**TASK TO COMPLETE**
Check each line of the entries for "brown" and report the ones that have it.

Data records
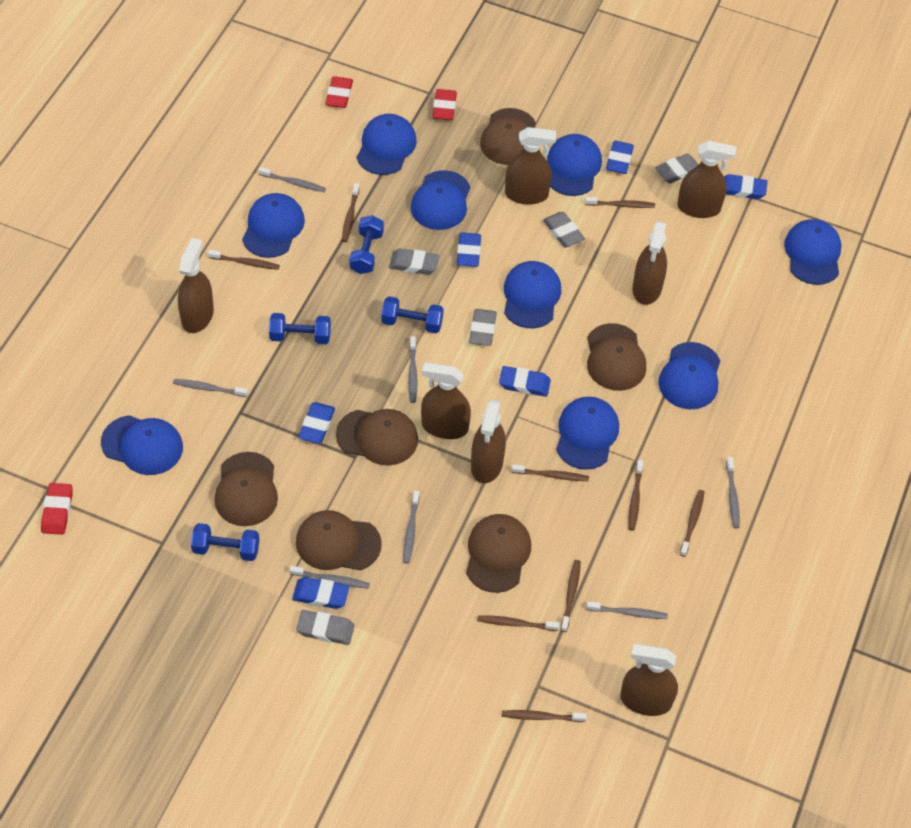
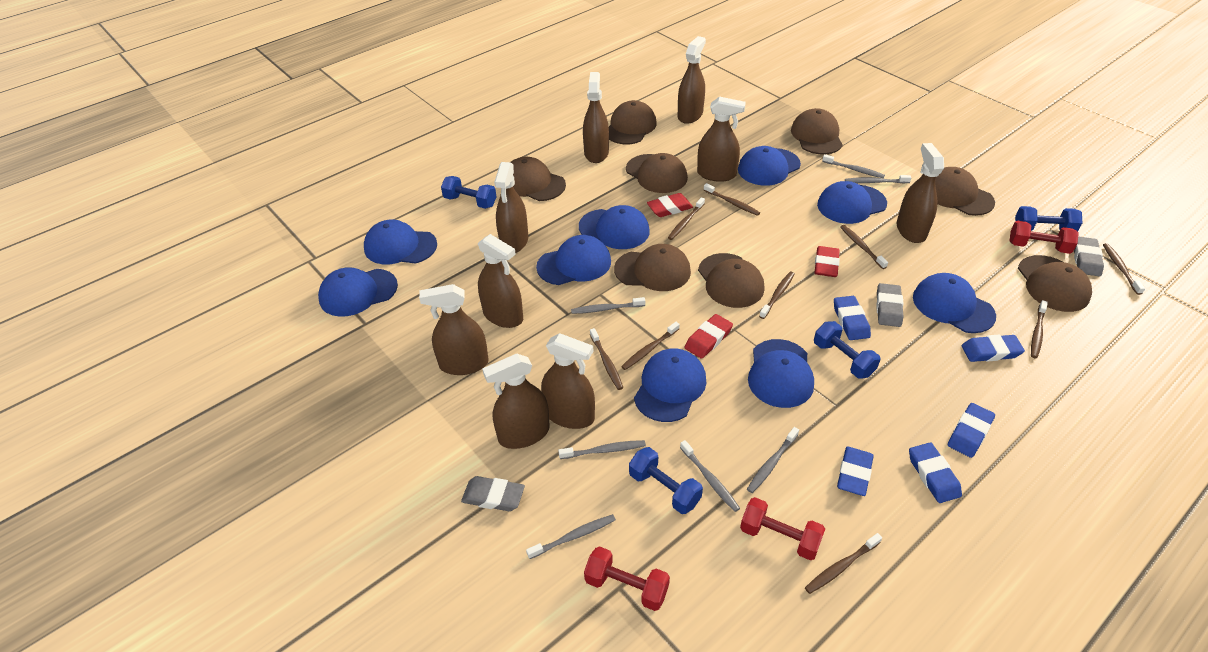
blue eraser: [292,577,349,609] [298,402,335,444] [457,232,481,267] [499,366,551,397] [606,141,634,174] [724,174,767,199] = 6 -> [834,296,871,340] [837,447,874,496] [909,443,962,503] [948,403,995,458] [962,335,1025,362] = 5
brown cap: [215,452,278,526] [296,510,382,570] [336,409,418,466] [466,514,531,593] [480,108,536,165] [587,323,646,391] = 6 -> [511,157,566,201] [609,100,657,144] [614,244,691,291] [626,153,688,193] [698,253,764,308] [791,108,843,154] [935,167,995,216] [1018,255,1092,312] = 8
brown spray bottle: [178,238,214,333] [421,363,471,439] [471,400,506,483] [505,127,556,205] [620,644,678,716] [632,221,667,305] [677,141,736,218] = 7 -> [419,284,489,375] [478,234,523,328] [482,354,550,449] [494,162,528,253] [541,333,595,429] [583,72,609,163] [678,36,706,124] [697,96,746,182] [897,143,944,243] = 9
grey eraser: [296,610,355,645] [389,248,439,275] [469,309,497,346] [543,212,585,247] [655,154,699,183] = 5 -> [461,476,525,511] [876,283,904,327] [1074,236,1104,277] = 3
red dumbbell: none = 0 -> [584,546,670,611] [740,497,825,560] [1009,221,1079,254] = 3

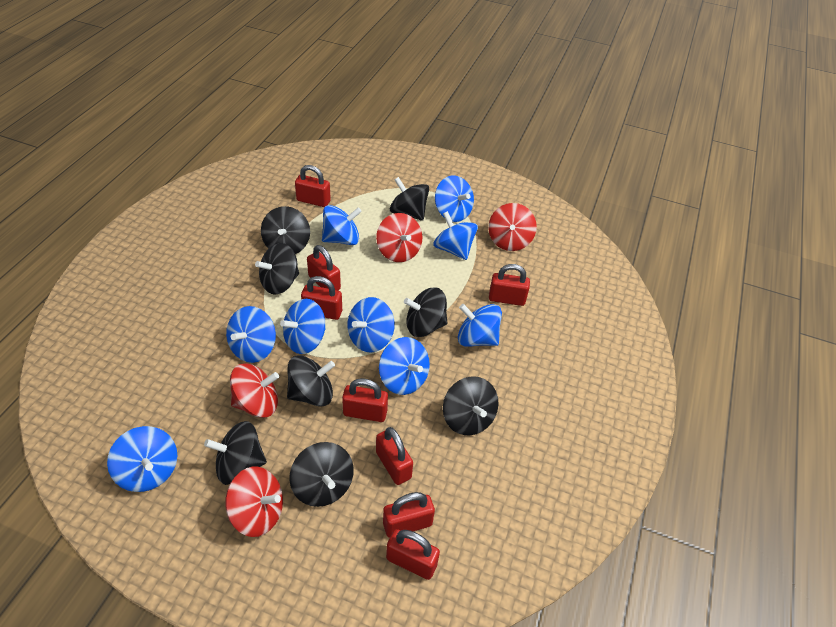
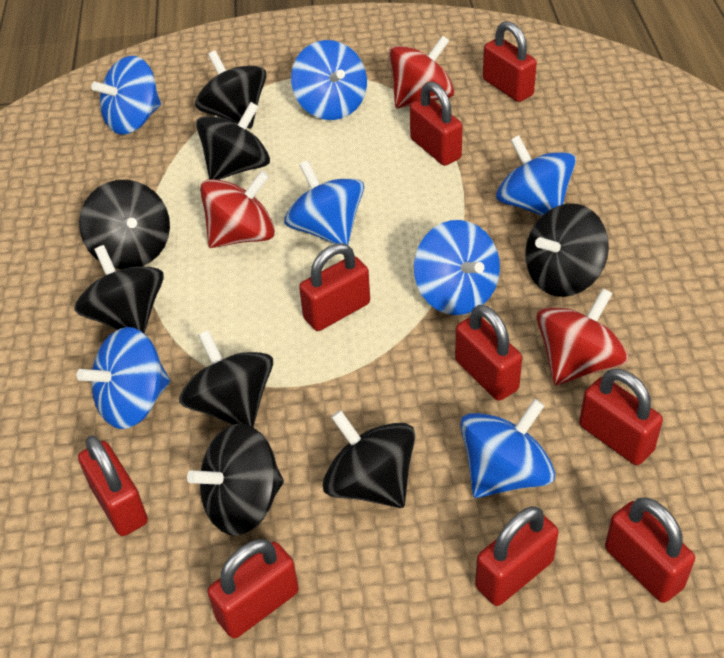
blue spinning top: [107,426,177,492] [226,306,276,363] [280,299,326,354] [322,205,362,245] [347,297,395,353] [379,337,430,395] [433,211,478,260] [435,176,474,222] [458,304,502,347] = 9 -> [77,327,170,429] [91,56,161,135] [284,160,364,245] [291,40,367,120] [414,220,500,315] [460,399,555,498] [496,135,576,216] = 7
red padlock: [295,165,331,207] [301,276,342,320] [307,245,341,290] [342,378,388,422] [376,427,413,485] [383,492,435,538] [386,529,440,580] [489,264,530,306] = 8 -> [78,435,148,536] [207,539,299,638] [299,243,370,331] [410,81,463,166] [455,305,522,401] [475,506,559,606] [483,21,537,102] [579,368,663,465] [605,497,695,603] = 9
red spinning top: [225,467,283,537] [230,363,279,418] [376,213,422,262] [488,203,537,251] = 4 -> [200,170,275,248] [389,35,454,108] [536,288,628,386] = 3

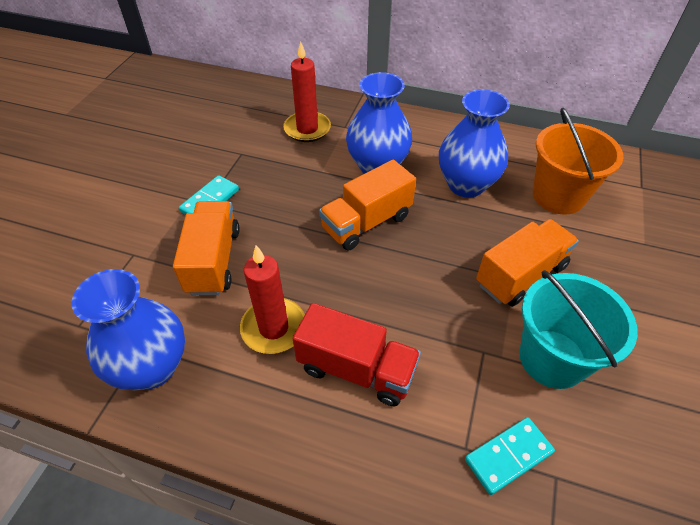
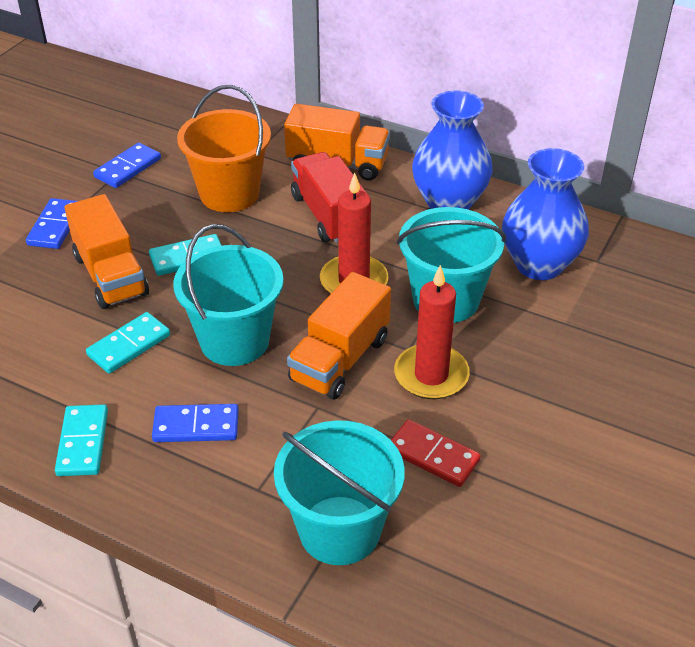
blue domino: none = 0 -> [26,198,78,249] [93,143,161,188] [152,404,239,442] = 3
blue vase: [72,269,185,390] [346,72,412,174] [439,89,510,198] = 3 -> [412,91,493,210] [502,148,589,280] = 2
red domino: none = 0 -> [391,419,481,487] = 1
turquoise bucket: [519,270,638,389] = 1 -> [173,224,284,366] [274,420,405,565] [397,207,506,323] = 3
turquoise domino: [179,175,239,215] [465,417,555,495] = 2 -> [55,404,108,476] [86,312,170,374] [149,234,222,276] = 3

**EXERCISE RESULT**
brown cap: [215,452,278,526] [296,510,382,570] [336,409,418,466] [466,514,531,593] [480,108,536,165] [587,323,646,391] = 6 -> [511,157,566,201] [609,100,657,144] [614,244,691,291] [626,153,688,193] [698,253,764,308] [791,108,843,154] [935,167,995,216] [1018,255,1092,312] = 8
brown spray bottle: [178,238,214,333] [421,363,471,439] [471,400,506,483] [505,127,556,205] [620,644,678,716] [632,221,667,305] [677,141,736,218] = 7 -> [419,284,489,375] [478,234,523,328] [482,354,550,449] [494,162,528,253] [541,333,595,429] [583,72,609,163] [678,36,706,124] [697,96,746,182] [897,143,944,243] = 9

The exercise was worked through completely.